Exercise prompt » Exactly as they appear, retype the lines from the one containing "grey brush [663,135,732,205]" through the final line of the data below. Leave pictures out.

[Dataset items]
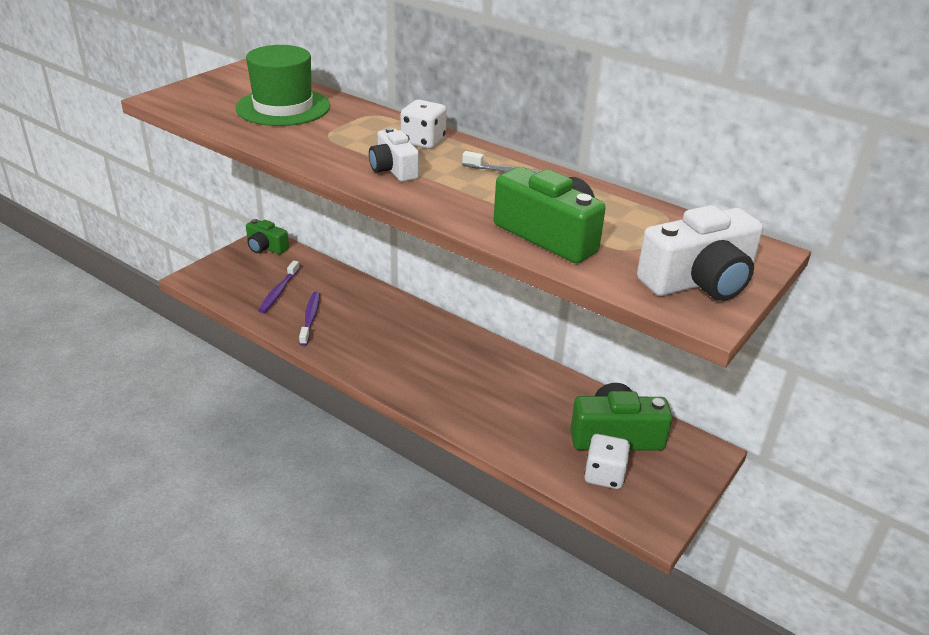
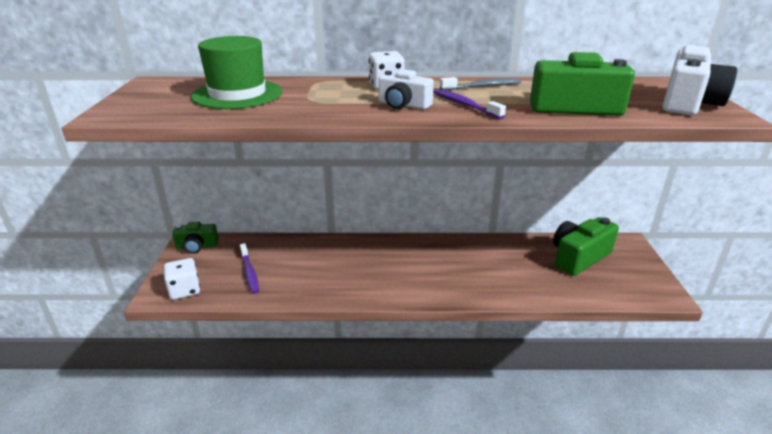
camera: 35 degrees left, 5 degrees down
purple toothbrush [299,292,320,346] -> purple toothbrush moved to [433,89,506,119]
white dice [584,434,630,489] -> white dice moved to [163,258,200,300]

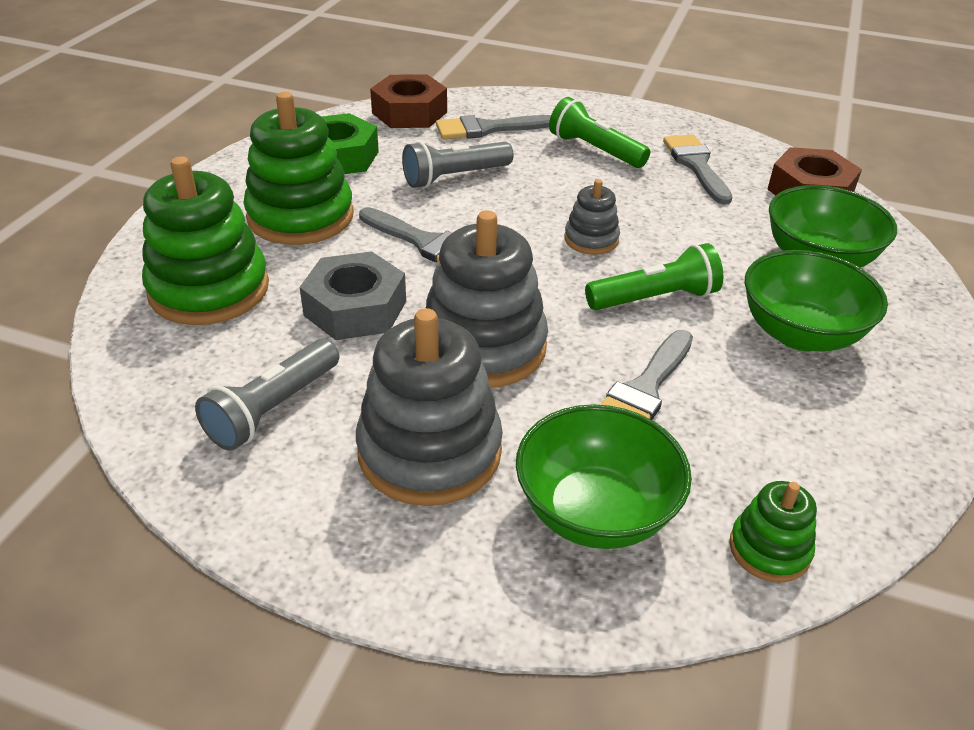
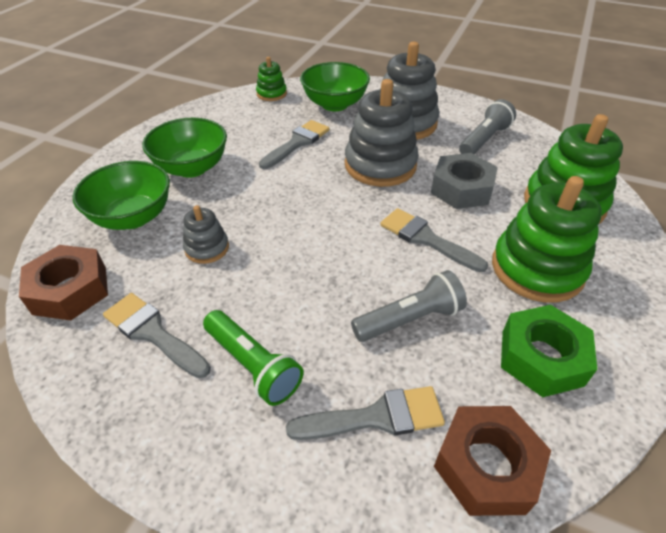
camera: 175 degrees left, 5 degrees up
grey stacking toy [564,179,620,255] -> grey stacking toy moved to [183,205,229,264]
green flashlight [585,243,723,310] -> none
grey brush [663,135,732,205] -> grey brush turned 135 degrees clockwise [103,293,211,378]

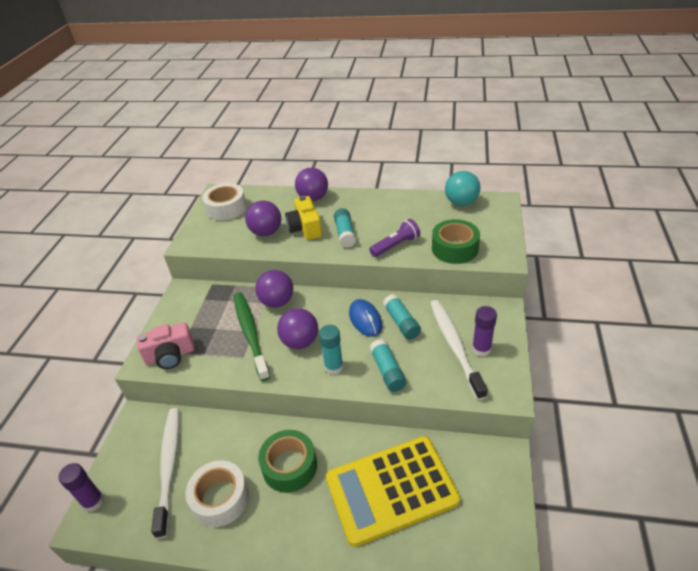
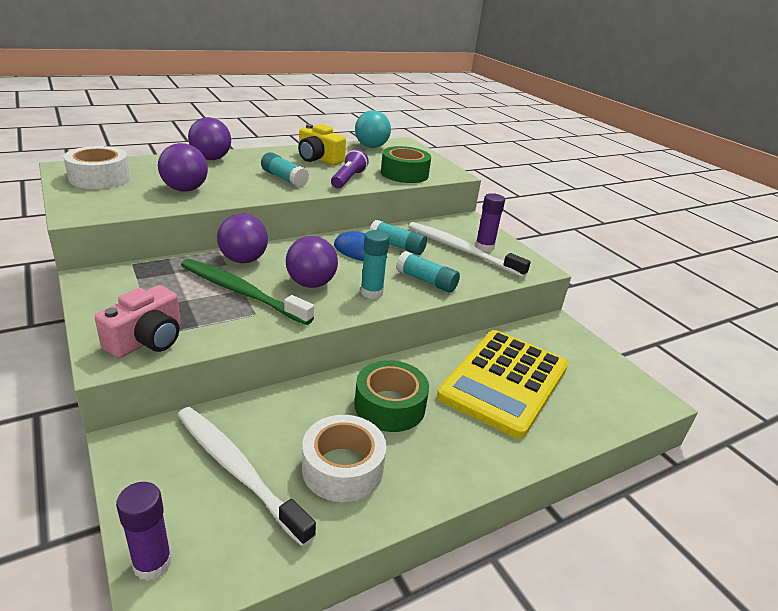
camera: 45 degrees left, 10 degrees down
yellow camera [285,196,322,240] -> yellow camera moved to [298,124,346,165]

The answer »
grey brush [663,135,732,205] -> grey brush turned 135 degrees clockwise [103,293,211,378]

camera: 45 degrees left, 10 degrees down
yellow camera [285,196,322,240] -> yellow camera moved to [298,124,346,165]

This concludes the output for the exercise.